Try it = Search the entries below for the word "DRIVER" and copy every line where it appears.

Records shown =

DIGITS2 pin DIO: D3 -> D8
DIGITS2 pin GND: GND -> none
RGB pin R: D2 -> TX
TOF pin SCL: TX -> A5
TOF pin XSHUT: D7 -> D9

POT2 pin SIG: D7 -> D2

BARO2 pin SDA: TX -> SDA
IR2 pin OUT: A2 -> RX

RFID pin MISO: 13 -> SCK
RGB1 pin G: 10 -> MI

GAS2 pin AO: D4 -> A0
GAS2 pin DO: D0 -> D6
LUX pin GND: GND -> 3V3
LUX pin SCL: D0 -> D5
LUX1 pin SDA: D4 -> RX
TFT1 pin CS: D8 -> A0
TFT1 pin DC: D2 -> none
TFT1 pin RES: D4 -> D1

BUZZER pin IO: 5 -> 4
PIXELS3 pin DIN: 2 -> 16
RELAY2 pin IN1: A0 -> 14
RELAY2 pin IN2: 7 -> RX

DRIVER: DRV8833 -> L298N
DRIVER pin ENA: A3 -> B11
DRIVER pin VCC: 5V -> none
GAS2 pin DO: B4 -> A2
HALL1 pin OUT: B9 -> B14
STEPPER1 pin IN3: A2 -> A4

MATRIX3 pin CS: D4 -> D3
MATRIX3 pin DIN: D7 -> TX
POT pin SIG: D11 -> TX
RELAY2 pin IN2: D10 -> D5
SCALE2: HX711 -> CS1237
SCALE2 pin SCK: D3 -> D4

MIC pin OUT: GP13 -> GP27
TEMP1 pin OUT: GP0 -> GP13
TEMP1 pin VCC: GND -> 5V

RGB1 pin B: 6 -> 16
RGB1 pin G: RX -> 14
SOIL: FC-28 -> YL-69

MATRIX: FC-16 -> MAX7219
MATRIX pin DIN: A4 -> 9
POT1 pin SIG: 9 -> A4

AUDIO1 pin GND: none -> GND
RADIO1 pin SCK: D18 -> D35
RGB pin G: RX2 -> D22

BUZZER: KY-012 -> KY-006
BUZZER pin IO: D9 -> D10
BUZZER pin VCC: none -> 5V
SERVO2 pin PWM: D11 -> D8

Response below =
DRIVER: DRV8833 -> L298N
DRIVER pin ENA: A3 -> B11
DRIVER pin VCC: 5V -> none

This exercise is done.